» **Task directions**: Report every line in the listing below that contains the string "filter", copying each line in full.

Saved entries
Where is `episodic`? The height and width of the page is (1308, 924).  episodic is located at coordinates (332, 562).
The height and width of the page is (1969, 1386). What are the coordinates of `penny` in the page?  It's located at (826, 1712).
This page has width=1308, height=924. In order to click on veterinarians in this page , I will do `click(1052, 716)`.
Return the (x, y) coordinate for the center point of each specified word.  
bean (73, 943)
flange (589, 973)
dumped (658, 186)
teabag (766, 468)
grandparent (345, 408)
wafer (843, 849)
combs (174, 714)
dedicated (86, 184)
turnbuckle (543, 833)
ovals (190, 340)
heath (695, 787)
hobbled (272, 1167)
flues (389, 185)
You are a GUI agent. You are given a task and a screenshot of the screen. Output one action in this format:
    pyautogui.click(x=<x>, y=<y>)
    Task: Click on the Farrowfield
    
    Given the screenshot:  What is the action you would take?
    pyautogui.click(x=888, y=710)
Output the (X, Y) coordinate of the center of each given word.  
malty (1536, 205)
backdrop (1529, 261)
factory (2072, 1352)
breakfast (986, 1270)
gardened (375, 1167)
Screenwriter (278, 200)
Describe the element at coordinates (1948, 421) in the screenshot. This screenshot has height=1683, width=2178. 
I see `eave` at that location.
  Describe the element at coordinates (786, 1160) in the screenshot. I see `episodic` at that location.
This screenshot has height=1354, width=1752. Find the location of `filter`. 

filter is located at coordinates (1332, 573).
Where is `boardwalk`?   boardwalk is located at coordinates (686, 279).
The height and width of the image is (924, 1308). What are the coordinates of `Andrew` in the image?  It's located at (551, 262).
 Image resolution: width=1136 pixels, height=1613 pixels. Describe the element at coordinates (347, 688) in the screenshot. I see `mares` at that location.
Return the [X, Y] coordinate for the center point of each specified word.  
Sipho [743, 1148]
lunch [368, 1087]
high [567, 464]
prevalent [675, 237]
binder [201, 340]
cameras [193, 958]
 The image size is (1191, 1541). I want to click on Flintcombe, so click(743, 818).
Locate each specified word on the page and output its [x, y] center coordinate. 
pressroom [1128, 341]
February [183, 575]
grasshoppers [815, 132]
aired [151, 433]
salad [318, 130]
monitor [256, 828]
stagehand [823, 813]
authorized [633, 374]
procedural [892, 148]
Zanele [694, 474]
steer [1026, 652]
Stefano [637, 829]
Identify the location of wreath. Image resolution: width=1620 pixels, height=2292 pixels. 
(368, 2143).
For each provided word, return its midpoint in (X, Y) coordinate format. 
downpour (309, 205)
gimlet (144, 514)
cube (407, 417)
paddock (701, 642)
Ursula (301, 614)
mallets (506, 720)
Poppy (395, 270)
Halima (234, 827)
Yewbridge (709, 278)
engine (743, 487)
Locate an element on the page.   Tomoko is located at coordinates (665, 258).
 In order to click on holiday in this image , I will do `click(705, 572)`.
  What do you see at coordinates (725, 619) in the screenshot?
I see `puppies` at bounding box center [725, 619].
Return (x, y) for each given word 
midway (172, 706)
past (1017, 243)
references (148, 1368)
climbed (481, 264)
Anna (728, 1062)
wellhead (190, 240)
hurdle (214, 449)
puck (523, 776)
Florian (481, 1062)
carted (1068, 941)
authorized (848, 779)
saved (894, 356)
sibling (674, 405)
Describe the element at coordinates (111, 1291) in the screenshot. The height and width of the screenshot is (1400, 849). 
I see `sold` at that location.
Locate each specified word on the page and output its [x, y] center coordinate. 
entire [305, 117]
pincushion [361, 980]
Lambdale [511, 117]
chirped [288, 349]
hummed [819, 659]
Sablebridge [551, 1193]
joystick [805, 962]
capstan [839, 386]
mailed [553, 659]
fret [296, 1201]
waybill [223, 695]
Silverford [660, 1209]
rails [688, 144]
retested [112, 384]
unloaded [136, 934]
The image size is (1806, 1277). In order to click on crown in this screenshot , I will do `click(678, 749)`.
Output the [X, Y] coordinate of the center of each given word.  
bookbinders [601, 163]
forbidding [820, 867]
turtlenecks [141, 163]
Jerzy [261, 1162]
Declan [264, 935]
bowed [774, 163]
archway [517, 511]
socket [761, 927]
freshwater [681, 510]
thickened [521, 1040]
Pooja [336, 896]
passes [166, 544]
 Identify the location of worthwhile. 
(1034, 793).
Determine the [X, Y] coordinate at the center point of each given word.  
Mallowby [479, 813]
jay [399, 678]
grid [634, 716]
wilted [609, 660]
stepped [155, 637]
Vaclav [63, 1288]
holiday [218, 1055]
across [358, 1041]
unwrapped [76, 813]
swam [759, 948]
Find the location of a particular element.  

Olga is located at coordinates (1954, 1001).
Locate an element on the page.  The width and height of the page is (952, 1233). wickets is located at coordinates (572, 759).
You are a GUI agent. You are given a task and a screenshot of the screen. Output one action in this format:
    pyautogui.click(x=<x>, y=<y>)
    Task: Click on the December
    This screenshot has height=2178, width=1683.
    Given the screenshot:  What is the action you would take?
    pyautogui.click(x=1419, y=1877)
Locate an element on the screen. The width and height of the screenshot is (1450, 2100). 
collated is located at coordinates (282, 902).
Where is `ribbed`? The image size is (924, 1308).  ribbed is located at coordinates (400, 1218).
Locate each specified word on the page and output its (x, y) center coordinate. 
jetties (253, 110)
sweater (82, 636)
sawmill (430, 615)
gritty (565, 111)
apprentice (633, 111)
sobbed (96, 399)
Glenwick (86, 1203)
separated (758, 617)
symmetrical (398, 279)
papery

» **Solution**:
This screenshot has height=1354, width=1752. Find the location of `filter`. 
filter is located at coordinates (1332, 573).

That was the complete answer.